Problem requirements » Your copy should match the entries below exactly, apart from the images.

Supplied records »
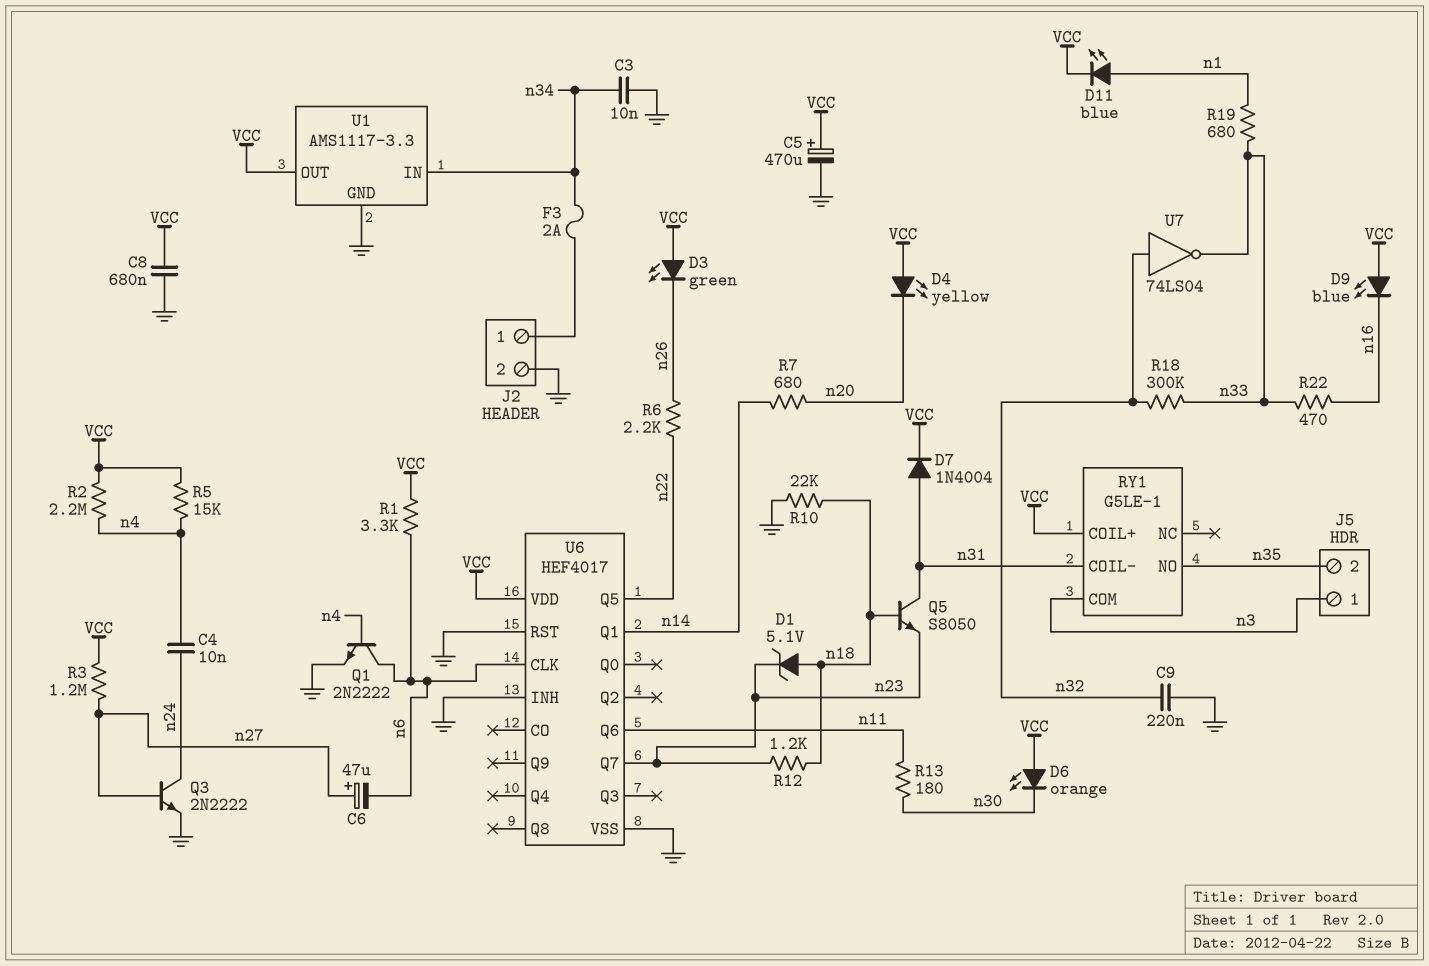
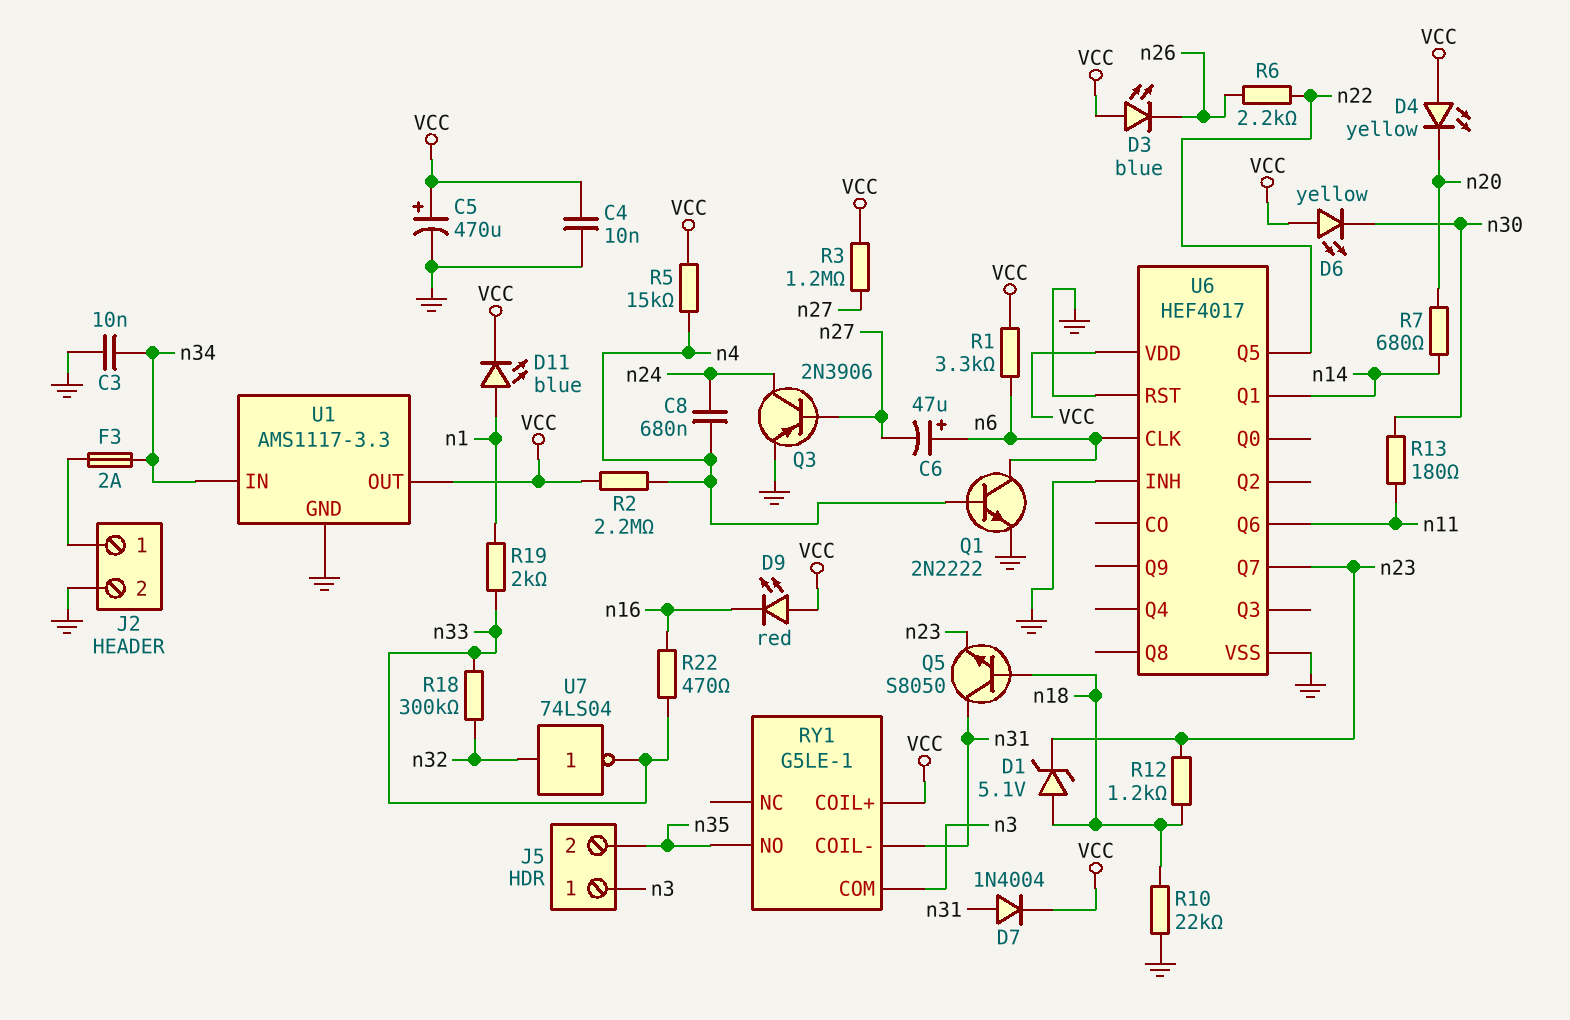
C4: 10nF (n4, n24) -> 10nF (GND, VCC)
C6: 47uF (plus n27, minus n6) -> 47uF (plus n6, minus n27)
C8: 680nF (GND, VCC) -> 680nF (n4, n24)
C9: 220nF (GND, n32) -> none
D3: LED green (A VCC, K n26) -> LED blue (A VCC, K n26)
D6: LED orange (A VCC, K n30) -> LED yellow (A VCC, K n30)
D9: LED blue (A VCC, K n16) -> LED red (A VCC, K n16)
Q3: NPN 2N2222 (B n27, C n24, E GND) -> PNP 2N3906 (B n27, C n24, E GND)
R19: 680 (n1, n33) -> 2k (n1, n33)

Your response »
C4: 10nF (n4, n24) -> 10nF (GND, VCC)
C6: 47uF (plus n27, minus n6) -> 47uF (plus n6, minus n27)
C8: 680nF (GND, VCC) -> 680nF (n4, n24)
C9: 220nF (GND, n32) -> none
D3: LED green (A VCC, K n26) -> LED blue (A VCC, K n26)
D6: LED orange (A VCC, K n30) -> LED yellow (A VCC, K n30)
D9: LED blue (A VCC, K n16) -> LED red (A VCC, K n16)
Q3: NPN 2N2222 (B n27, C n24, E GND) -> PNP 2N3906 (B n27, C n24, E GND)
R19: 680 (n1, n33) -> 2k (n1, n33)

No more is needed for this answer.